** Opening Entries shown block **

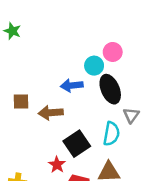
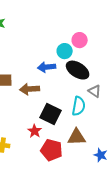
black ellipse: (110, 89) -> (78, 70), turned -35
gray triangle: (131, 115) -> (95, 91), turned -32
black square: (77, 144) -> (51, 114), turned -30

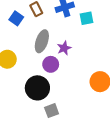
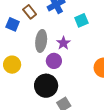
cyan square: (87, 18) -> (81, 20), moved

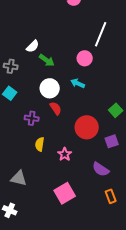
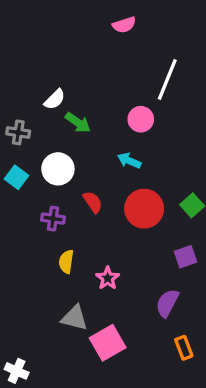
white circle: (50, 88) -> (58, 169), moved
red circle: (87, 127) -> (144, 209), moved
purple semicircle: (101, 169) -> (167, 303), turned 84
gray triangle: (19, 178) -> (75, 318), moved

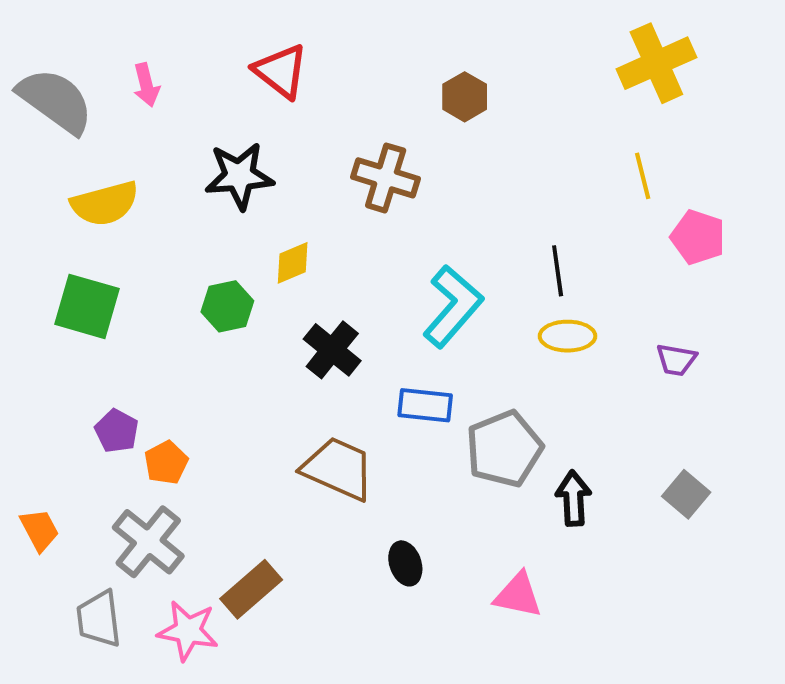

** Closing Entries shown block **

* Action item: Copy out the lines of the data where the string "black" occurs.

* Exercise answer:
black ellipse: (110, 89) -> (78, 70), turned -35
black square: (77, 144) -> (51, 114), turned -30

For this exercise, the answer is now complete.